(Object change descriptions)
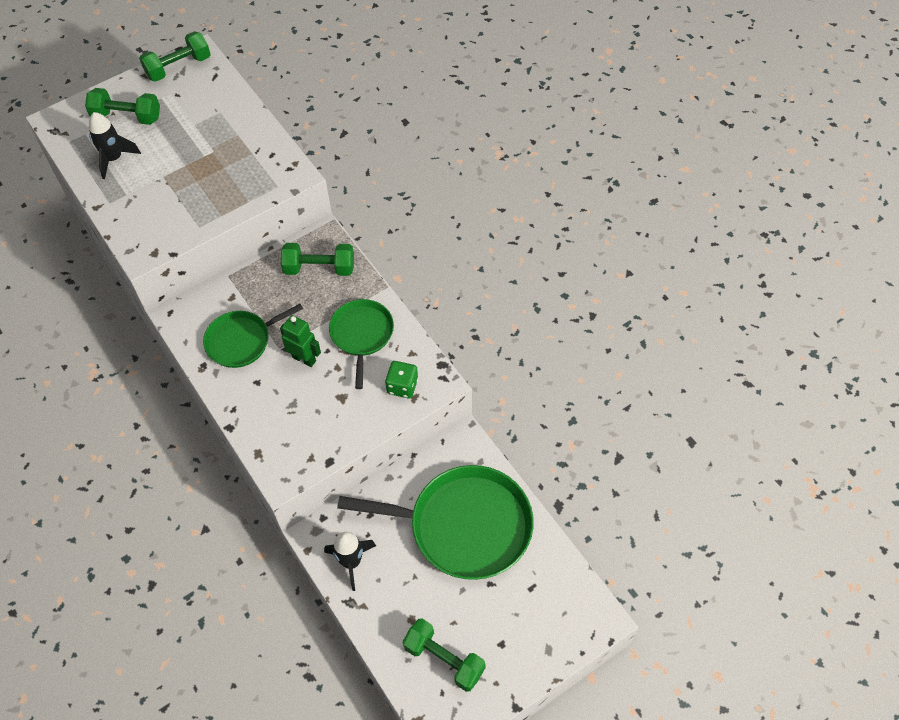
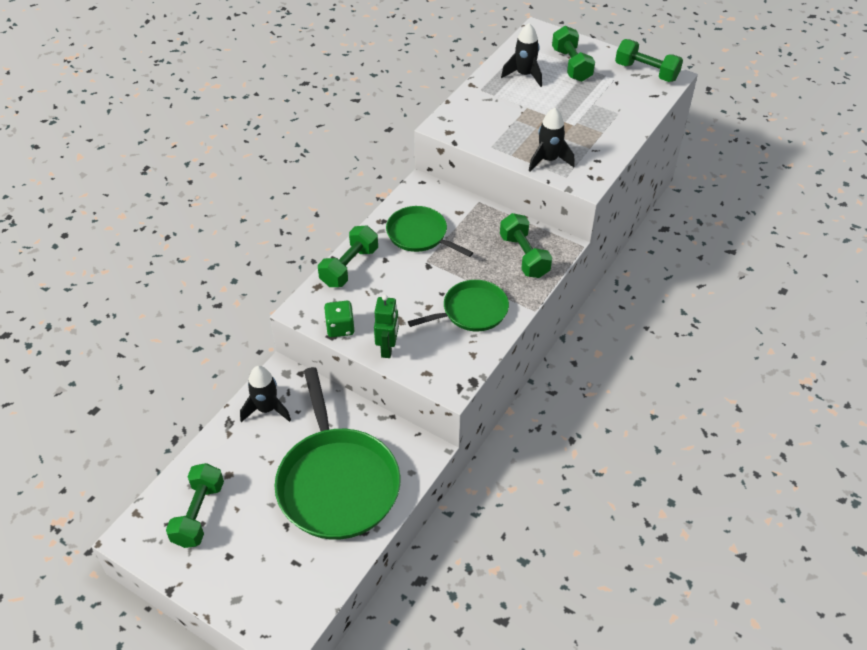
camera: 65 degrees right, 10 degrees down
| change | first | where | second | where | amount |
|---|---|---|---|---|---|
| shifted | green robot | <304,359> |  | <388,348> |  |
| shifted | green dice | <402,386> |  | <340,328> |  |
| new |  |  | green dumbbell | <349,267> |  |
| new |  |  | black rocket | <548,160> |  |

==

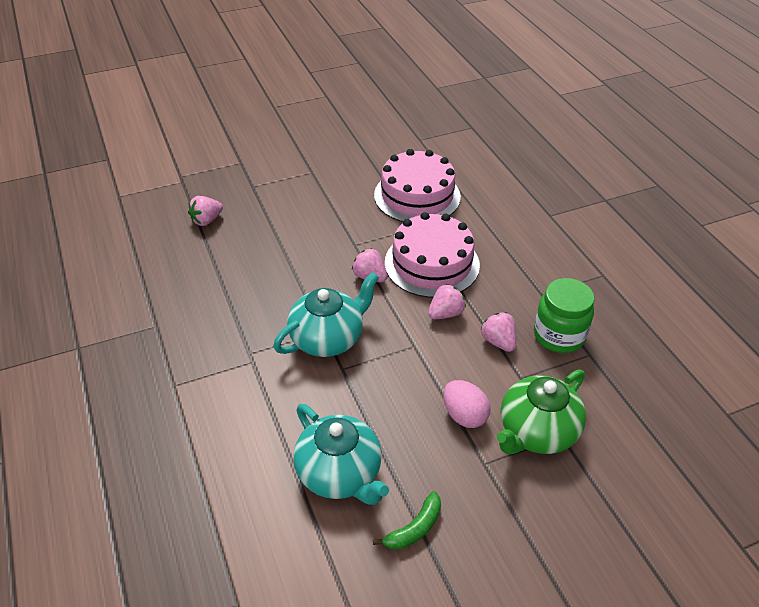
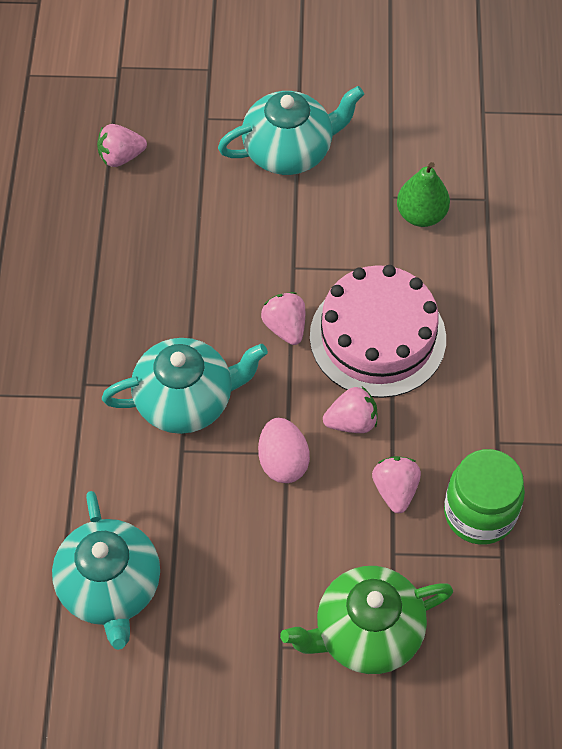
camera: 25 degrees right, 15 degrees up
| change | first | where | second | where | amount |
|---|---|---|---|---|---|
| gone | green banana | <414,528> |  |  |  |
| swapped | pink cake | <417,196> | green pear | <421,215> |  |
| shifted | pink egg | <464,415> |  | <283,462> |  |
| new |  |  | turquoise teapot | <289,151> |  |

* [Task instructions] The lines above from the one with "camera: 65 degrees right, 10 degrees down" through the one with "black rocket |" are to be duplicated exactly, ends included, with nothing added.

* [Problem solution]
camera: 65 degrees right, 10 degrees down
| change | first | where | second | where | amount |
|---|---|---|---|---|---|
| shifted | green robot | <304,359> |  | <388,348> |  |
| shifted | green dice | <402,386> |  | <340,328> |  |
| new |  |  | green dumbbell | <349,267> |  |
| new |  |  | black rocket | <548,160> |  |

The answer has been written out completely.